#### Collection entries
╔══

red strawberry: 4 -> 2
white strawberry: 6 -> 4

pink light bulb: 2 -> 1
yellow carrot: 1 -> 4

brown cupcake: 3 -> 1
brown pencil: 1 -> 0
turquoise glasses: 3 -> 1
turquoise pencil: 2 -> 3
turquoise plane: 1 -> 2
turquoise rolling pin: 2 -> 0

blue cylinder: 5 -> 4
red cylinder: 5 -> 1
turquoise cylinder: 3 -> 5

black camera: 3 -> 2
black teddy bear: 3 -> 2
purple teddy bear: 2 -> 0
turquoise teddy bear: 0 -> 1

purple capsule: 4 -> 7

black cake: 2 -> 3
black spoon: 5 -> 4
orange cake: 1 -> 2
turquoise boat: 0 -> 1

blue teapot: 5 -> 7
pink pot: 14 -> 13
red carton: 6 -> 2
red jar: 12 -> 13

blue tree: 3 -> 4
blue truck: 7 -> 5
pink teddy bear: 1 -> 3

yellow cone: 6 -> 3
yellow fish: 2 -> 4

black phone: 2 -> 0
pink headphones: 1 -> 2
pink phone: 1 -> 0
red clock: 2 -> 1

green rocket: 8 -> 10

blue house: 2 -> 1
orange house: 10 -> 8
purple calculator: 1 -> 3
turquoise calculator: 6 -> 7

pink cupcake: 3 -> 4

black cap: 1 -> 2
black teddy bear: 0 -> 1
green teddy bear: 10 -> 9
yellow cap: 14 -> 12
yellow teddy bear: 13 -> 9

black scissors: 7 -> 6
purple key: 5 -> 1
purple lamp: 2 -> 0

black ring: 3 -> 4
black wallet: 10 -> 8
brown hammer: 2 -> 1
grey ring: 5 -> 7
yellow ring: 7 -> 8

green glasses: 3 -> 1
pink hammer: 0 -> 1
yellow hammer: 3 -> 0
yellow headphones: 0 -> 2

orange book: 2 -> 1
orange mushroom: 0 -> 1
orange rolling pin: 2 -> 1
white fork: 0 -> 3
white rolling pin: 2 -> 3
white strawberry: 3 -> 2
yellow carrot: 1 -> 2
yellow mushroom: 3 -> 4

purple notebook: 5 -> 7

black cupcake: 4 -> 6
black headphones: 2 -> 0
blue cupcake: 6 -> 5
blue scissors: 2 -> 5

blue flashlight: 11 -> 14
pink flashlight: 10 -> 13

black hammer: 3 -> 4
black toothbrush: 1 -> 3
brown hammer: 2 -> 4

╚══

#### Aim of the exercise
Reproduce every entry exactly, with nothing added or dropped.

#### Exercise result
red strawberry: 4 -> 2
white strawberry: 6 -> 4

pink light bulb: 2 -> 1
yellow carrot: 1 -> 4

brown cupcake: 3 -> 1
brown pencil: 1 -> 0
turquoise glasses: 3 -> 1
turquoise pencil: 2 -> 3
turquoise plane: 1 -> 2
turquoise rolling pin: 2 -> 0

blue cylinder: 5 -> 4
red cylinder: 5 -> 1
turquoise cylinder: 3 -> 5

black camera: 3 -> 2
black teddy bear: 3 -> 2
purple teddy bear: 2 -> 0
turquoise teddy bear: 0 -> 1

purple capsule: 4 -> 7

black cake: 2 -> 3
black spoon: 5 -> 4
orange cake: 1 -> 2
turquoise boat: 0 -> 1

blue teapot: 5 -> 7
pink pot: 14 -> 13
red carton: 6 -> 2
red jar: 12 -> 13

blue tree: 3 -> 4
blue truck: 7 -> 5
pink teddy bear: 1 -> 3

yellow cone: 6 -> 3
yellow fish: 2 -> 4

black phone: 2 -> 0
pink headphones: 1 -> 2
pink phone: 1 -> 0
red clock: 2 -> 1

green rocket: 8 -> 10

blue house: 2 -> 1
orange house: 10 -> 8
purple calculator: 1 -> 3
turquoise calculator: 6 -> 7

pink cupcake: 3 -> 4

black cap: 1 -> 2
black teddy bear: 0 -> 1
green teddy bear: 10 -> 9
yellow cap: 14 -> 12
yellow teddy bear: 13 -> 9

black scissors: 7 -> 6
purple key: 5 -> 1
purple lamp: 2 -> 0

black ring: 3 -> 4
black wallet: 10 -> 8
brown hammer: 2 -> 1
grey ring: 5 -> 7
yellow ring: 7 -> 8

green glasses: 3 -> 1
pink hammer: 0 -> 1
yellow hammer: 3 -> 0
yellow headphones: 0 -> 2

orange book: 2 -> 1
orange mushroom: 0 -> 1
orange rolling pin: 2 -> 1
white fork: 0 -> 3
white rolling pin: 2 -> 3
white strawberry: 3 -> 2
yellow carrot: 1 -> 2
yellow mushroom: 3 -> 4

purple notebook: 5 -> 7

black cupcake: 4 -> 6
black headphones: 2 -> 0
blue cupcake: 6 -> 5
blue scissors: 2 -> 5

blue flashlight: 11 -> 14
pink flashlight: 10 -> 13

black hammer: 3 -> 4
black toothbrush: 1 -> 3
brown hammer: 2 -> 4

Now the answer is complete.